**What the task asks**
How many lines of the material below contain the string "kern", matching case exactly? Reply with the number alone.

**Material for this exercise**
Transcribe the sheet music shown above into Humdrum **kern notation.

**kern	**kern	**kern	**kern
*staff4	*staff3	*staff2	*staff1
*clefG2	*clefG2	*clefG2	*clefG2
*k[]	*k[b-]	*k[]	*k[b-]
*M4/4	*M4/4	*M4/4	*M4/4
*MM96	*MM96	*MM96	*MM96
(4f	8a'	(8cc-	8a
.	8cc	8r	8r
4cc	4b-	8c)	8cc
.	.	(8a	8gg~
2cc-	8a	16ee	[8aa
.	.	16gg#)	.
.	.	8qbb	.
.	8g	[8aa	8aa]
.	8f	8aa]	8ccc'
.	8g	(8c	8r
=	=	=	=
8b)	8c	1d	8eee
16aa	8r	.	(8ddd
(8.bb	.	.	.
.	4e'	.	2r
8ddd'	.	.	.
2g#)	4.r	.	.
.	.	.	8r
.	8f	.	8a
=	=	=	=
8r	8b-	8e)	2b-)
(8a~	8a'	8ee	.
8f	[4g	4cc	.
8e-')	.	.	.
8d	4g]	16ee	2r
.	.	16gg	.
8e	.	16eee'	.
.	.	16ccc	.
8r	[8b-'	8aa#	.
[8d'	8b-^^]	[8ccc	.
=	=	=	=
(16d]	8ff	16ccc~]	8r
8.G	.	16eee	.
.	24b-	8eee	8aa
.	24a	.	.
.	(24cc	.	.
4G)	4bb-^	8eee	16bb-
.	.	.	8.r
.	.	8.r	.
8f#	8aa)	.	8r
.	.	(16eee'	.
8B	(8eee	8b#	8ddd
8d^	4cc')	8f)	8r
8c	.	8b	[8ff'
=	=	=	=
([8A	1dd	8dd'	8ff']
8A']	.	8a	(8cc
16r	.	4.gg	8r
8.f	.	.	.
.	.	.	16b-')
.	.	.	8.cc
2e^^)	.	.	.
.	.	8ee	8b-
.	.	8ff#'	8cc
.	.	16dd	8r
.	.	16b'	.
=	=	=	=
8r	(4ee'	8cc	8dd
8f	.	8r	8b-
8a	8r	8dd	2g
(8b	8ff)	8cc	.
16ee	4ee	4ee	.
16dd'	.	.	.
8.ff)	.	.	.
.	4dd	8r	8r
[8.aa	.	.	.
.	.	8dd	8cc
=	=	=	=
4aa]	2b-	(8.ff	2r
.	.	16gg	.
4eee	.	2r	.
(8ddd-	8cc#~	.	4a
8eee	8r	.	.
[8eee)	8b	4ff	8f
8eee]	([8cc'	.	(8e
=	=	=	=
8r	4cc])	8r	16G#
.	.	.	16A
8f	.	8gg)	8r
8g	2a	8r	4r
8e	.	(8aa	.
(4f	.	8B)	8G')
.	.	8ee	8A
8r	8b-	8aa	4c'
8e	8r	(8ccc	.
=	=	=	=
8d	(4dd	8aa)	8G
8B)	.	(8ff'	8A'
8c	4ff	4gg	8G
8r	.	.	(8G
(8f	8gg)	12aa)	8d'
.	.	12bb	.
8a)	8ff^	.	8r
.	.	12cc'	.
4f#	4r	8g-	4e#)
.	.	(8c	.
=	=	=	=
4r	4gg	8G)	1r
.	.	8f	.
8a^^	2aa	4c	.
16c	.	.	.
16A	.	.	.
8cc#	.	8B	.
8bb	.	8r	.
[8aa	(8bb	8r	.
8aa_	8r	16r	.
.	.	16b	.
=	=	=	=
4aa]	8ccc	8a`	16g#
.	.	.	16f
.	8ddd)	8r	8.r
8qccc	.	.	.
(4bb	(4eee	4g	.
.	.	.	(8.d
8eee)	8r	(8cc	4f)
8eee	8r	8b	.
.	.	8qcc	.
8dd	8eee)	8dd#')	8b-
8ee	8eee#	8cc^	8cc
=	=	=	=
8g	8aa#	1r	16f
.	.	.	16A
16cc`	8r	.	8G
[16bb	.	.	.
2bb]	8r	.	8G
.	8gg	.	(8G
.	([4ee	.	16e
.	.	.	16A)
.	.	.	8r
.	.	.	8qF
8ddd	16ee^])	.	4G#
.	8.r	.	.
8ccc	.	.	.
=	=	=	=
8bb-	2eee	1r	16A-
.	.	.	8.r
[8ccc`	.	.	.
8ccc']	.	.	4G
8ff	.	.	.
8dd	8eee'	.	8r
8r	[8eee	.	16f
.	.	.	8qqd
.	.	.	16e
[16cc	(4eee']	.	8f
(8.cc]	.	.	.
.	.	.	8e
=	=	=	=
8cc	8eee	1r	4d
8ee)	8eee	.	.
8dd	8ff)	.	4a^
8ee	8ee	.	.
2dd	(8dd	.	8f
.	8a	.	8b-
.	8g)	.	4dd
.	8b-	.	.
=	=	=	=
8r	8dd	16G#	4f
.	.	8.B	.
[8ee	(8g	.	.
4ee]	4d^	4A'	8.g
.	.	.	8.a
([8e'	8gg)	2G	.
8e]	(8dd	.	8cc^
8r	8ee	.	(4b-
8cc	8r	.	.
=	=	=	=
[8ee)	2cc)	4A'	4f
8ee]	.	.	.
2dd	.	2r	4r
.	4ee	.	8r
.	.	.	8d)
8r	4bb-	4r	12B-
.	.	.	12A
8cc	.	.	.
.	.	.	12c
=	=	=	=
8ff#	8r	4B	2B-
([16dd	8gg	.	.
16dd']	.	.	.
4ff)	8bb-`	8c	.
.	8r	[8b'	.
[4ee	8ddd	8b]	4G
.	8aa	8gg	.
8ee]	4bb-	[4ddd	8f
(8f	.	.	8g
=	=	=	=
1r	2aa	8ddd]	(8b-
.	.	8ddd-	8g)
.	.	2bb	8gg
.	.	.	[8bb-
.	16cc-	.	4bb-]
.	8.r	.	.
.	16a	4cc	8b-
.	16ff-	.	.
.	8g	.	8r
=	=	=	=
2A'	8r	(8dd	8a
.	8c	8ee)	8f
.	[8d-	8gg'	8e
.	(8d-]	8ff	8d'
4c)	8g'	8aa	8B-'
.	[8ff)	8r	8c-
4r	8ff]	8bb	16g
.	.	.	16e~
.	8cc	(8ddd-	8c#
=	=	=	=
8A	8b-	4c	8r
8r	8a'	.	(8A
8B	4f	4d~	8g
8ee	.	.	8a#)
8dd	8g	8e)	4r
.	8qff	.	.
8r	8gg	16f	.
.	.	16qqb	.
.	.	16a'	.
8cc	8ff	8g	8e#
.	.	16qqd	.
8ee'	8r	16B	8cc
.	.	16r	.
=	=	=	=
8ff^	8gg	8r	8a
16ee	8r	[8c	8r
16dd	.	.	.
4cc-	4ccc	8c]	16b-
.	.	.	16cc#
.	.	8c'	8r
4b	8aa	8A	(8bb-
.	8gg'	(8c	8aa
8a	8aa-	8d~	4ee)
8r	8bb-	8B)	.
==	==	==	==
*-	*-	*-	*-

**Expected output**
2